**Task prompt**
Copy nothing but the lines below, from the one with "SW3: button (+12V, 0V) -> button (0V, N9)" through the one with "D105: diode 1N4001", exactly as written; no pictures should appear.

**Data**

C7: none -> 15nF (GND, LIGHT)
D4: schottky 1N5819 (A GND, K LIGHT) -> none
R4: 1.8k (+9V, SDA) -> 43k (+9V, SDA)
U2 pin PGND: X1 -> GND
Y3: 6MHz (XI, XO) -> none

---

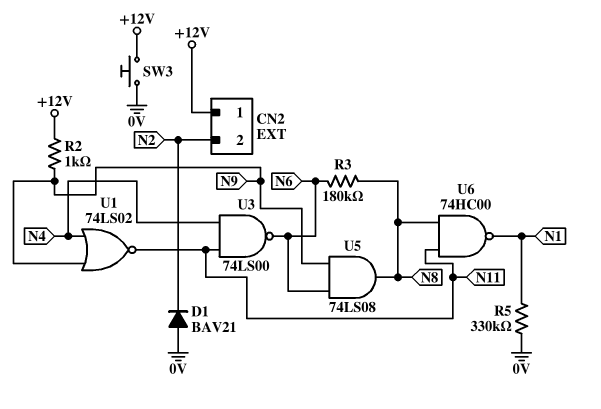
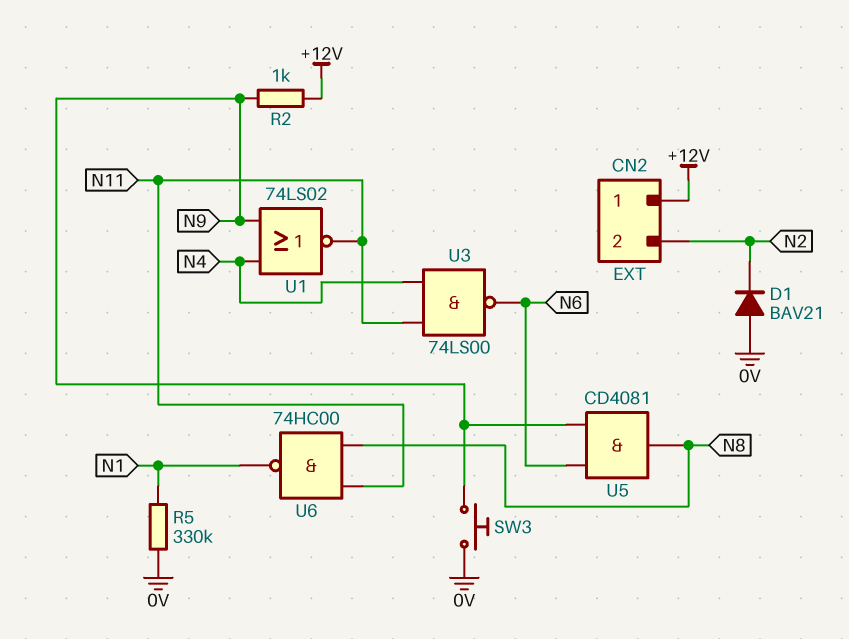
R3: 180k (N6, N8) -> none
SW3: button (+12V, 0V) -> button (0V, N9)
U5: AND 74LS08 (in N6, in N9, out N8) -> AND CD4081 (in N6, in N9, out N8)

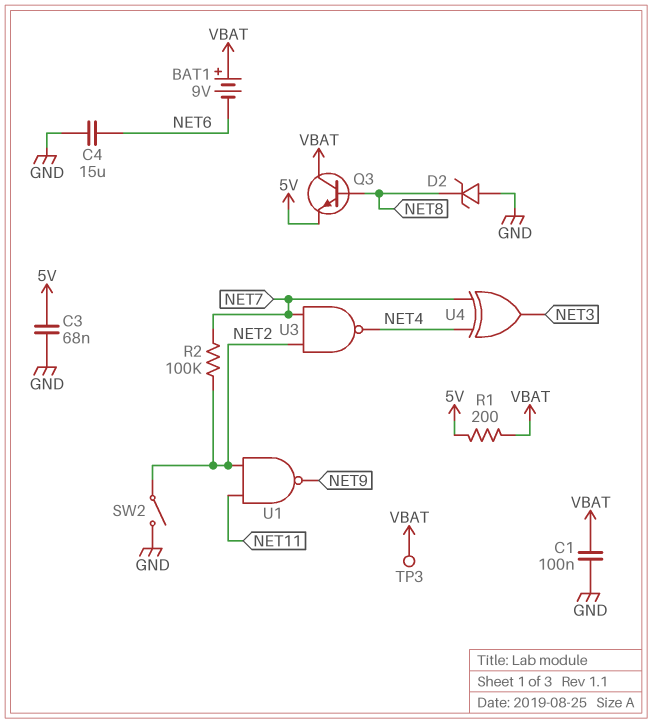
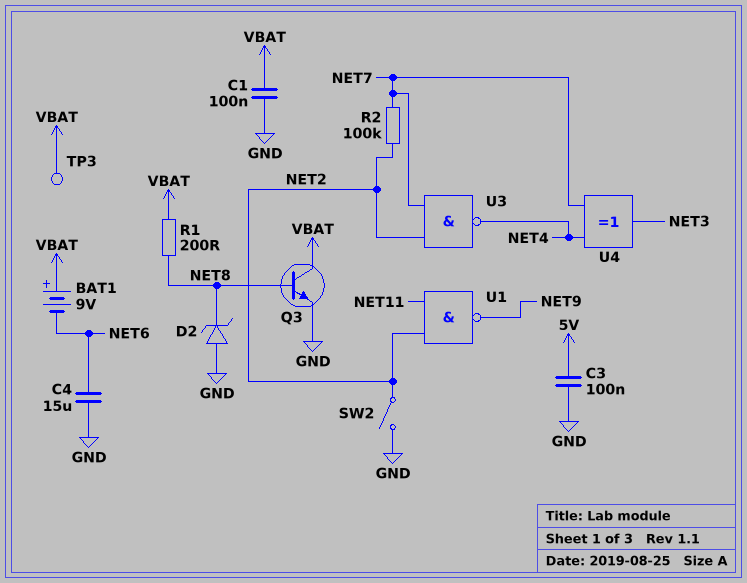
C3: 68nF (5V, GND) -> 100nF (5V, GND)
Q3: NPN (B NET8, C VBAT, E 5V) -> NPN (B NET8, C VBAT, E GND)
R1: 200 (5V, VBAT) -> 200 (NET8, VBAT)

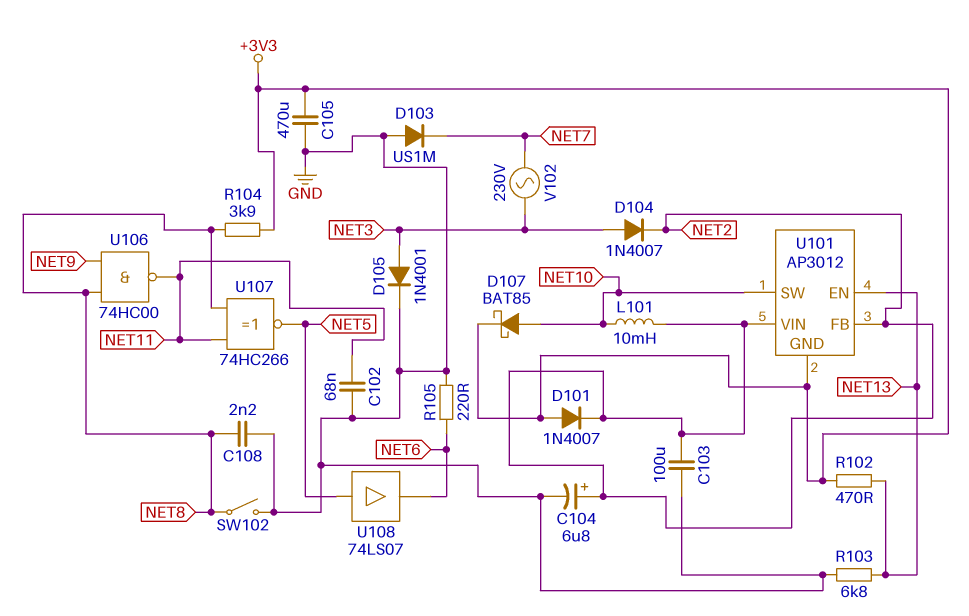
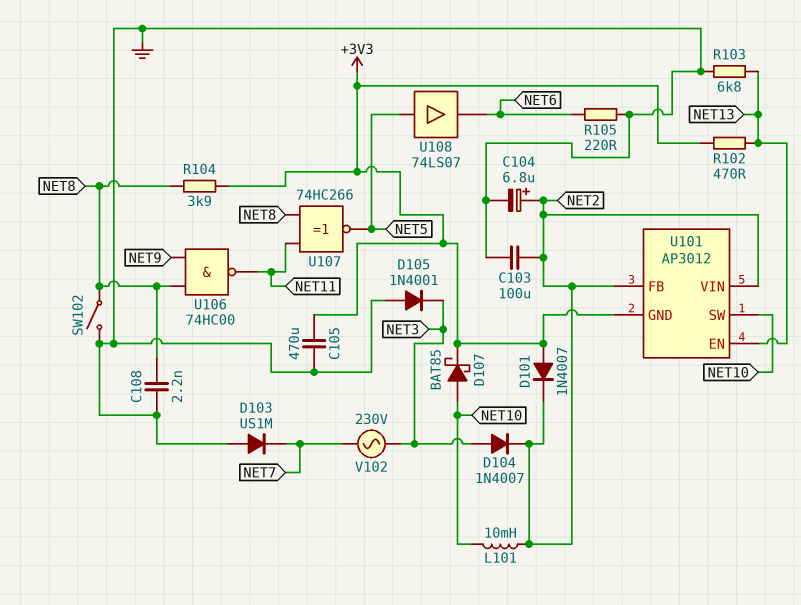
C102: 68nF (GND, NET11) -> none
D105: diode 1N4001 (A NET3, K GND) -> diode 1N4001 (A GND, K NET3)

---

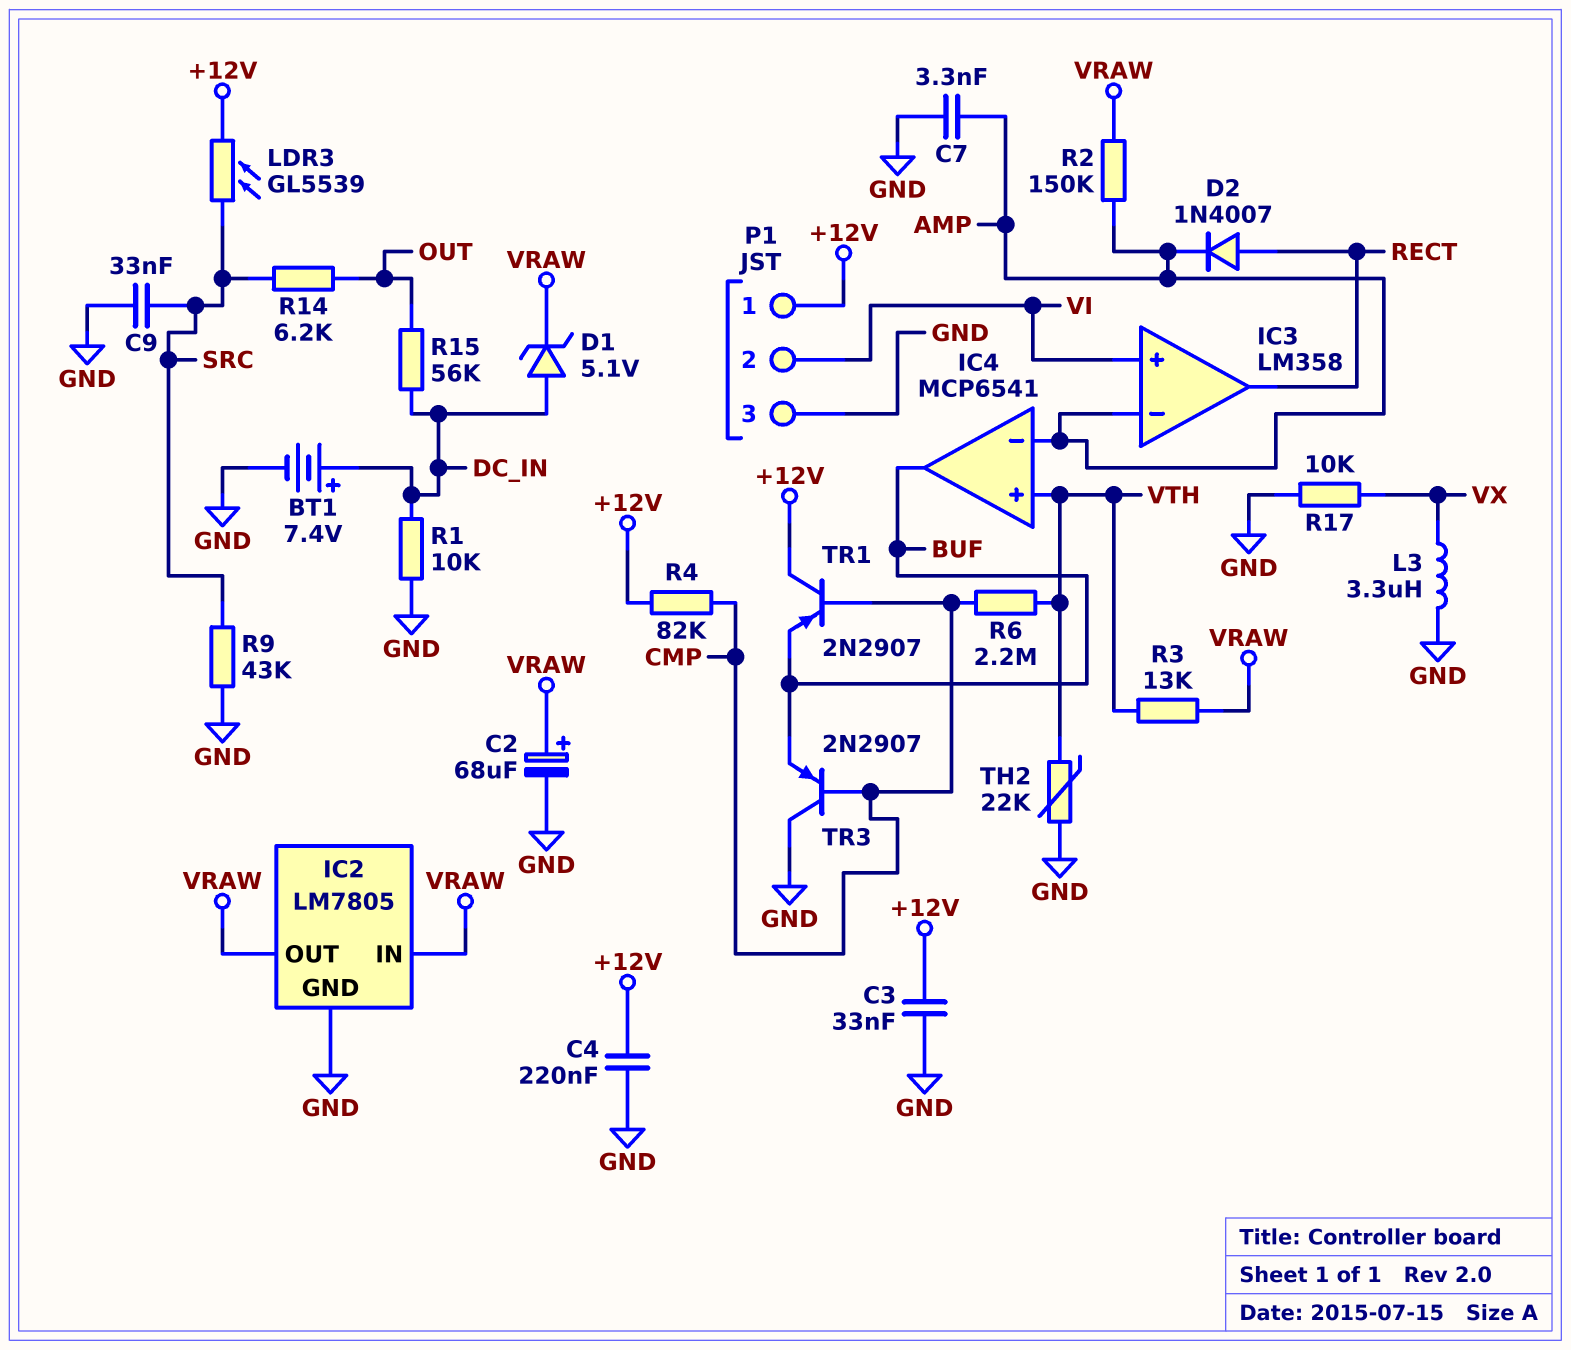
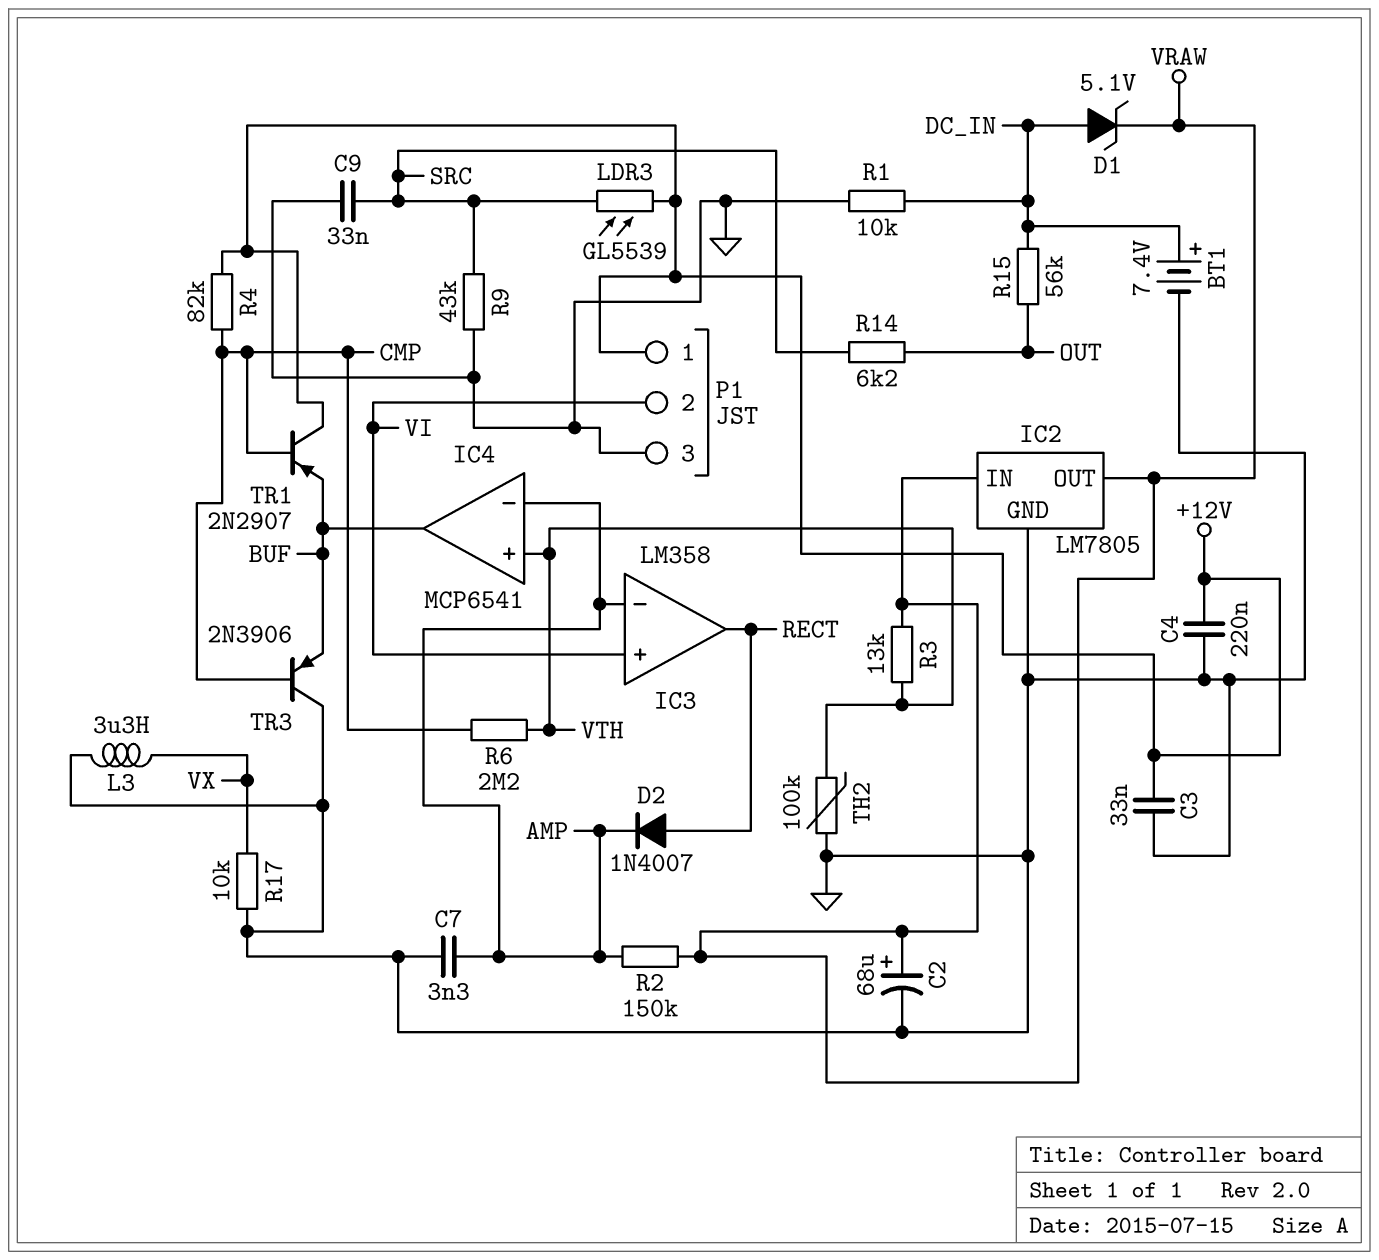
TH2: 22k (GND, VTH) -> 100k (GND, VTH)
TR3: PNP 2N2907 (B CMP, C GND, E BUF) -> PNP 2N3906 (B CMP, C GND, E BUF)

**Response to the exercise**
SW3: button (+12V, 0V) -> button (0V, N9)
U5: AND 74LS08 (in N6, in N9, out N8) -> AND CD4081 (in N6, in N9, out N8)

C3: 68nF (5V, GND) -> 100nF (5V, GND)
Q3: NPN (B NET8, C VBAT, E 5V) -> NPN (B NET8, C VBAT, E GND)
R1: 200 (5V, VBAT) -> 200 (NET8, VBAT)

C102: 68nF (GND, NET11) -> none
D105: diode 1N4001 (A NET3, K GND) -> diode 1N4001 (A GND, K NET3)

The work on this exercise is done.